## [Task statement]
An exact copy of the data is required. No picture may appear in it.

## [Information provided]
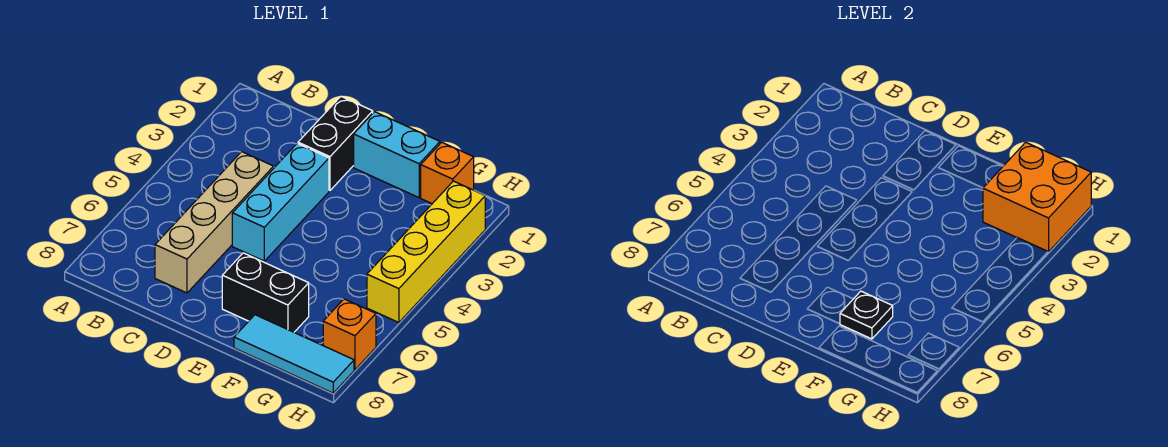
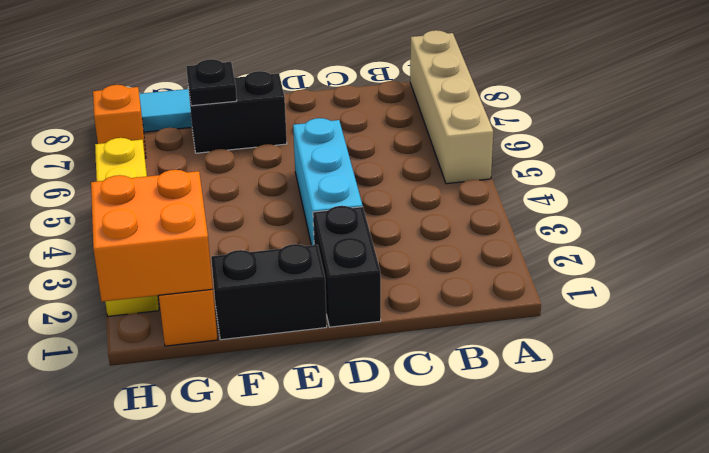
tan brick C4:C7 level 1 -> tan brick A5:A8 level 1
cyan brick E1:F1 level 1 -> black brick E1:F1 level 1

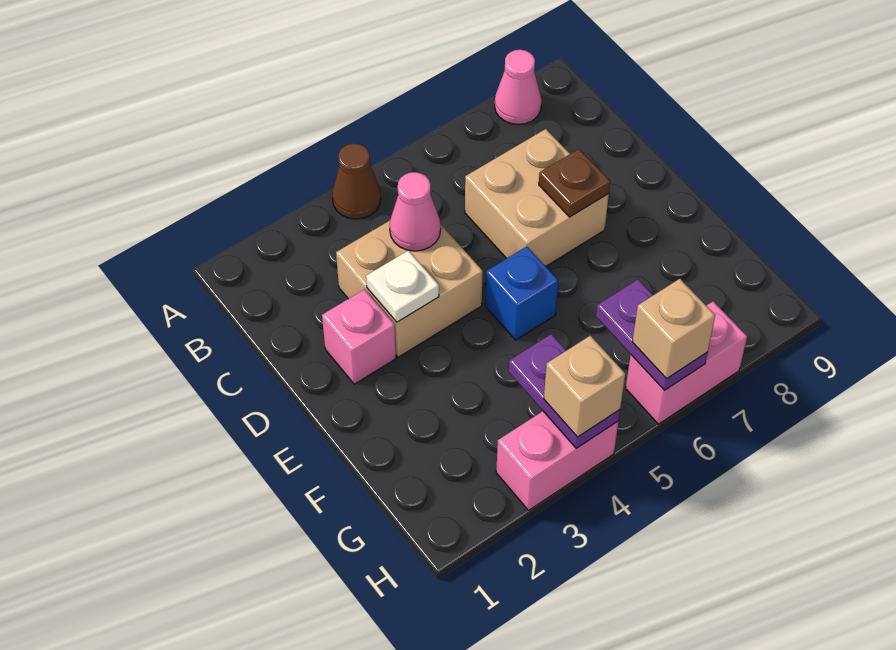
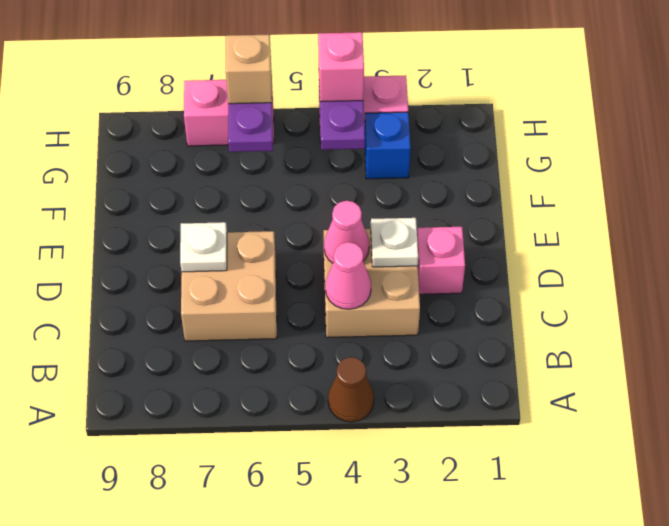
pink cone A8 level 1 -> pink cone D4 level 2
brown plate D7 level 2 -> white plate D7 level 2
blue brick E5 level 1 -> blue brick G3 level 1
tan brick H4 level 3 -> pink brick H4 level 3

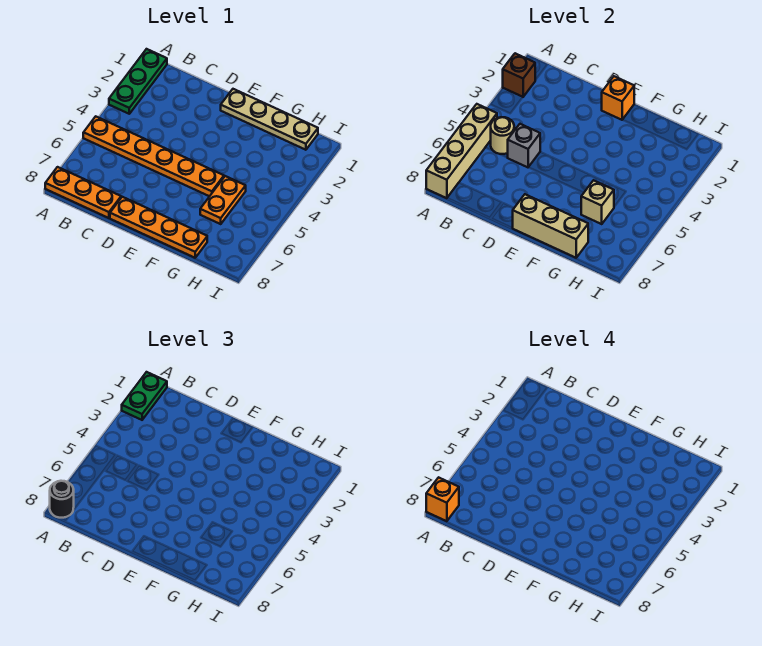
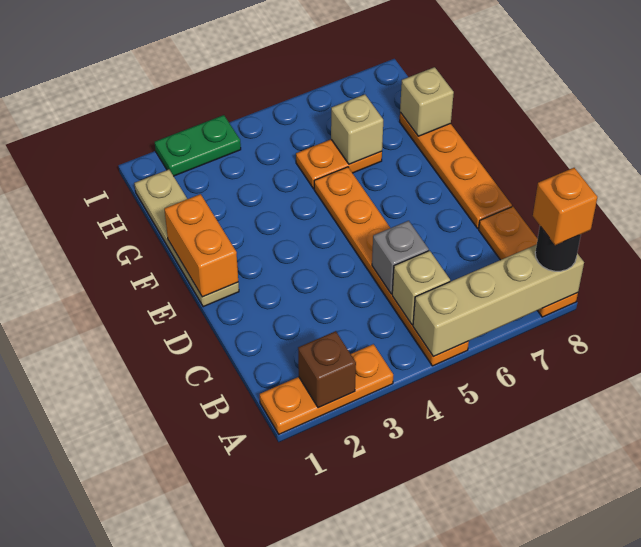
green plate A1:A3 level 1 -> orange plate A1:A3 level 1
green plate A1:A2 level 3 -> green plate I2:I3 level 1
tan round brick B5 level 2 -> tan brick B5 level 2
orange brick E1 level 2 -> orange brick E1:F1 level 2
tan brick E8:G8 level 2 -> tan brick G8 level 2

## [Your response]
tan brick C4:C7 level 1 -> tan brick A5:A8 level 1
cyan brick E1:F1 level 1 -> black brick E1:F1 level 1

pink cone A8 level 1 -> pink cone D4 level 2
brown plate D7 level 2 -> white plate D7 level 2
blue brick E5 level 1 -> blue brick G3 level 1
tan brick H4 level 3 -> pink brick H4 level 3

green plate A1:A3 level 1 -> orange plate A1:A3 level 1
green plate A1:A2 level 3 -> green plate I2:I3 level 1
tan round brick B5 level 2 -> tan brick B5 level 2
orange brick E1 level 2 -> orange brick E1:F1 level 2
tan brick E8:G8 level 2 -> tan brick G8 level 2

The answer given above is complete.